[Recorded data]

· · · · · · ·

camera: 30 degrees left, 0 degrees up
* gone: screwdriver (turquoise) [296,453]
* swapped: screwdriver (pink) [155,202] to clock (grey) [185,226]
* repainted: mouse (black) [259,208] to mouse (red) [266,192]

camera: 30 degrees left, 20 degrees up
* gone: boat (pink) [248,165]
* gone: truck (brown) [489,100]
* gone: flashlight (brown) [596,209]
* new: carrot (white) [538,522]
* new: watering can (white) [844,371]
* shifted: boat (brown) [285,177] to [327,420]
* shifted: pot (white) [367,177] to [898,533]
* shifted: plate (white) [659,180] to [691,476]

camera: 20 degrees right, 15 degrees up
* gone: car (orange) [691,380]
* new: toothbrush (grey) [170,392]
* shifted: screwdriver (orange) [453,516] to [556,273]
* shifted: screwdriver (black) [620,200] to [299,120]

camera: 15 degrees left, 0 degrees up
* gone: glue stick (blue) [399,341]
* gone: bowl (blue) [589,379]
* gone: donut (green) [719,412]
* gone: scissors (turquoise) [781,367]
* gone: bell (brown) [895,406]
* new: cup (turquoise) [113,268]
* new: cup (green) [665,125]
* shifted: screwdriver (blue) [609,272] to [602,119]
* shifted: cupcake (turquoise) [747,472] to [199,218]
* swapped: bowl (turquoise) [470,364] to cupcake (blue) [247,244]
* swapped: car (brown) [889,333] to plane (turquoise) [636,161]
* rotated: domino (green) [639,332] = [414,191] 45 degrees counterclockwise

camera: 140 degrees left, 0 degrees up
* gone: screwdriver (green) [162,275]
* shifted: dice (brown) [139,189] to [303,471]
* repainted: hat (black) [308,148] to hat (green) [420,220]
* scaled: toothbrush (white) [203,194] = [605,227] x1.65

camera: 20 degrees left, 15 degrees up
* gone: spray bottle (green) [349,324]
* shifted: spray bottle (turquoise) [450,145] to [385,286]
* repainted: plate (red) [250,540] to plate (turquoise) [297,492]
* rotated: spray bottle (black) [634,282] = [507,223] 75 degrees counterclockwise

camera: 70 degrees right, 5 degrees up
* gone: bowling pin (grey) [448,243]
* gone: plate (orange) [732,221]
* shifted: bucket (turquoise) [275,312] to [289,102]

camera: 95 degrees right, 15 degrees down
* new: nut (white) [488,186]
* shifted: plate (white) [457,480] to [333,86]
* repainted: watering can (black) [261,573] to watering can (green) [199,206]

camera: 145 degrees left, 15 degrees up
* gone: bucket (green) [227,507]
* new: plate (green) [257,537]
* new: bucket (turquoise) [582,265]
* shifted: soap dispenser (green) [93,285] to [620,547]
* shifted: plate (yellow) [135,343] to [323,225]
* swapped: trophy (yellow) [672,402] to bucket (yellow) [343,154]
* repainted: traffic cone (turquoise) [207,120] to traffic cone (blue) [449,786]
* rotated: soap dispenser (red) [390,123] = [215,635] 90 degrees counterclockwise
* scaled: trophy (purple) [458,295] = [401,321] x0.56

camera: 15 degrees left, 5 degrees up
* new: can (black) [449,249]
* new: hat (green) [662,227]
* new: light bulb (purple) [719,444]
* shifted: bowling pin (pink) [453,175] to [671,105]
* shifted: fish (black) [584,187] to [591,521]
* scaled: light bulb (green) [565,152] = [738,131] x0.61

· · · · · · ·

A complete, exact transcription of the records is needed.

camera: 30 degrees left, 0 degrees up
* gone: screwdriver (turquoise) [296,453]
* swapped: screwdriver (pink) [155,202] to clock (grey) [185,226]
* repainted: mouse (black) [259,208] to mouse (red) [266,192]

camera: 30 degrees left, 20 degrees up
* gone: boat (pink) [248,165]
* gone: truck (brown) [489,100]
* gone: flashlight (brown) [596,209]
* new: carrot (white) [538,522]
* new: watering can (white) [844,371]
* shifted: boat (brown) [285,177] to [327,420]
* shifted: pot (white) [367,177] to [898,533]
* shifted: plate (white) [659,180] to [691,476]

camera: 20 degrees right, 15 degrees up
* gone: car (orange) [691,380]
* new: toothbrush (grey) [170,392]
* shifted: screwdriver (orange) [453,516] to [556,273]
* shifted: screwdriver (black) [620,200] to [299,120]

camera: 15 degrees left, 0 degrees up
* gone: glue stick (blue) [399,341]
* gone: bowl (blue) [589,379]
* gone: donut (green) [719,412]
* gone: scissors (turquoise) [781,367]
* gone: bell (brown) [895,406]
* new: cup (turquoise) [113,268]
* new: cup (green) [665,125]
* shifted: screwdriver (blue) [609,272] to [602,119]
* shifted: cupcake (turquoise) [747,472] to [199,218]
* swapped: bowl (turquoise) [470,364] to cupcake (blue) [247,244]
* swapped: car (brown) [889,333] to plane (turquoise) [636,161]
* rotated: domino (green) [639,332] = [414,191] 45 degrees counterclockwise

camera: 140 degrees left, 0 degrees up
* gone: screwdriver (green) [162,275]
* shifted: dice (brown) [139,189] to [303,471]
* repainted: hat (black) [308,148] to hat (green) [420,220]
* scaled: toothbrush (white) [203,194] = [605,227] x1.65

camera: 20 degrees left, 15 degrees up
* gone: spray bottle (green) [349,324]
* shifted: spray bottle (turquoise) [450,145] to [385,286]
* repainted: plate (red) [250,540] to plate (turquoise) [297,492]
* rotated: spray bottle (black) [634,282] = [507,223] 75 degrees counterclockwise

camera: 70 degrees right, 5 degrees up
* gone: bowling pin (grey) [448,243]
* gone: plate (orange) [732,221]
* shifted: bucket (turquoise) [275,312] to [289,102]

camera: 95 degrees right, 15 degrees down
* new: nut (white) [488,186]
* shifted: plate (white) [457,480] to [333,86]
* repainted: watering can (black) [261,573] to watering can (green) [199,206]

camera: 145 degrees left, 15 degrees up
* gone: bucket (green) [227,507]
* new: plate (green) [257,537]
* new: bucket (turquoise) [582,265]
* shifted: soap dispenser (green) [93,285] to [620,547]
* shifted: plate (yellow) [135,343] to [323,225]
* swapped: trophy (yellow) [672,402] to bucket (yellow) [343,154]
* repainted: traffic cone (turquoise) [207,120] to traffic cone (blue) [449,786]
* rotated: soap dispenser (red) [390,123] = [215,635] 90 degrees counterclockwise
* scaled: trophy (purple) [458,295] = [401,321] x0.56

camera: 15 degrees left, 5 degrees up
* new: can (black) [449,249]
* new: hat (green) [662,227]
* new: light bulb (purple) [719,444]
* shifted: bowling pin (pink) [453,175] to [671,105]
* shifted: fish (black) [584,187] to [591,521]
* scaled: light bulb (green) [565,152] = [738,131] x0.61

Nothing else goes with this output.